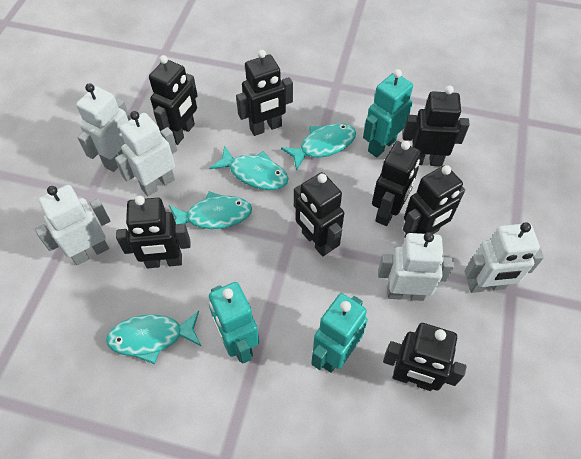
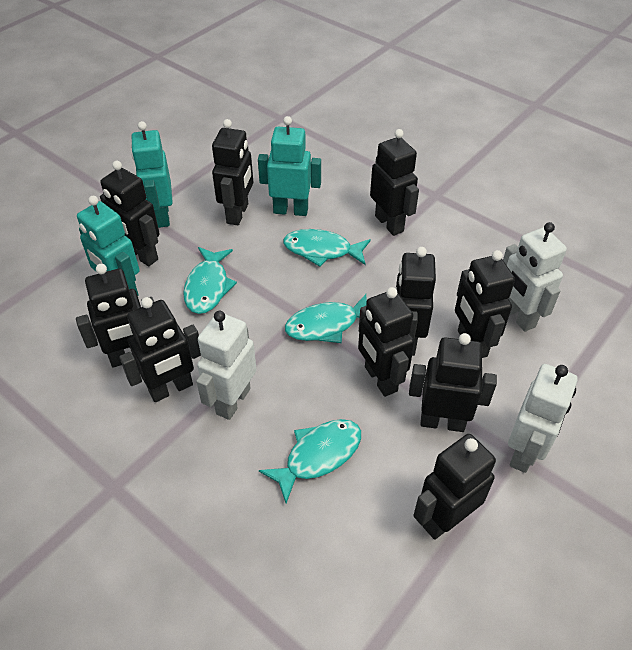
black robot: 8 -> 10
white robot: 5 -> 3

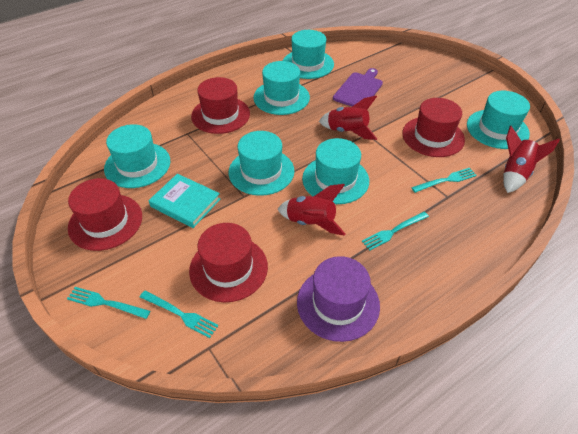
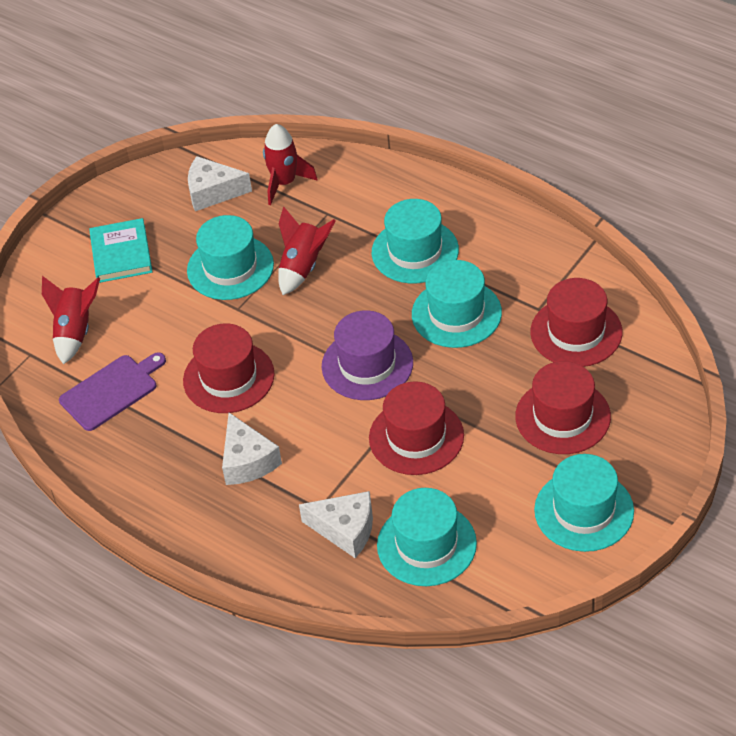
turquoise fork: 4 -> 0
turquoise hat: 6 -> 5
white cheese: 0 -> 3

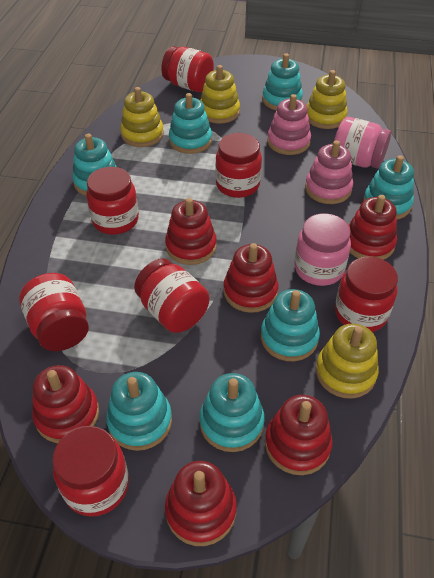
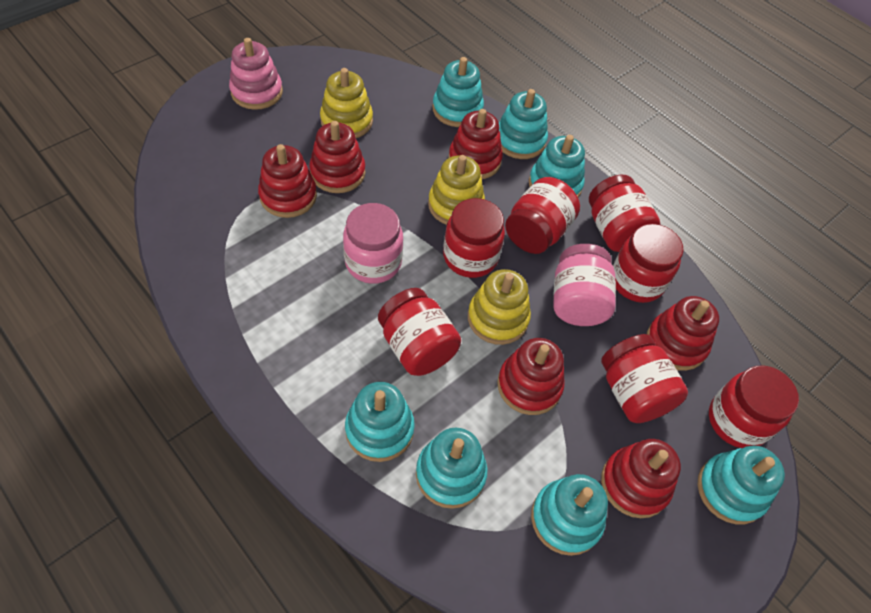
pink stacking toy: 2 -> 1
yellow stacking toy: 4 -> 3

--

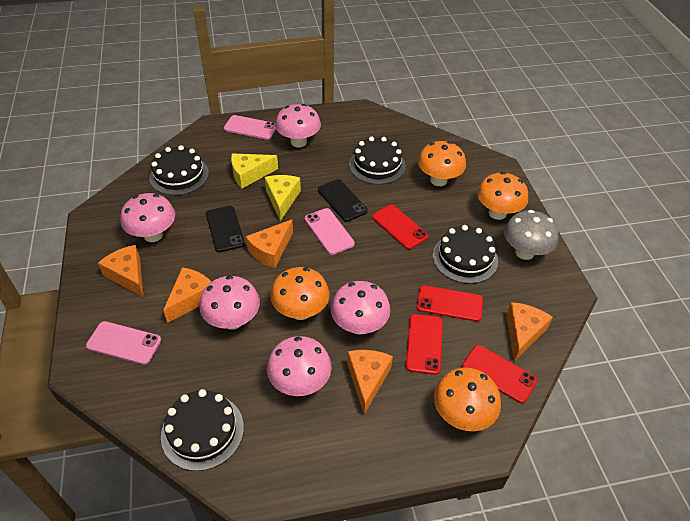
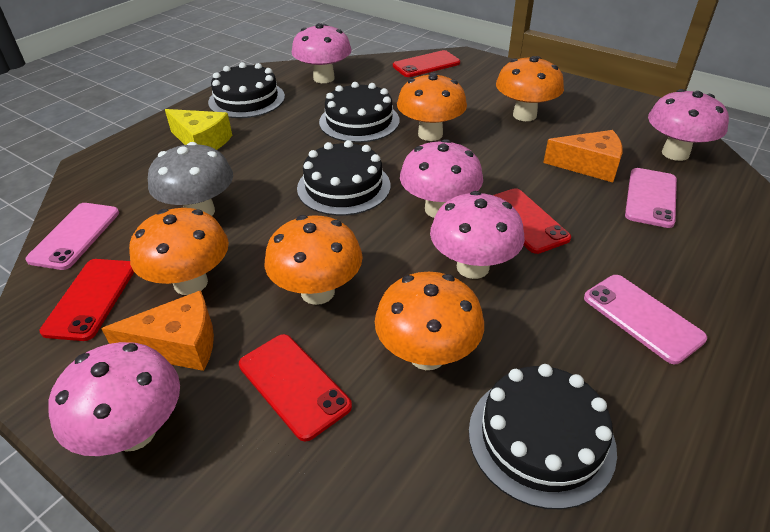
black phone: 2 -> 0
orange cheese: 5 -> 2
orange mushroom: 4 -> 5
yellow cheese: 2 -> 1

§ Instructions to follow
Exact repeat of the material above: every line from the one with "black robot: 8 -> 10" through the one with "yellow stacking toy: 4 -> 3", endpoints included, and nothing more. No pictures.

§ Response area
black robot: 8 -> 10
white robot: 5 -> 3

turquoise fork: 4 -> 0
turquoise hat: 6 -> 5
white cheese: 0 -> 3

pink stacking toy: 2 -> 1
yellow stacking toy: 4 -> 3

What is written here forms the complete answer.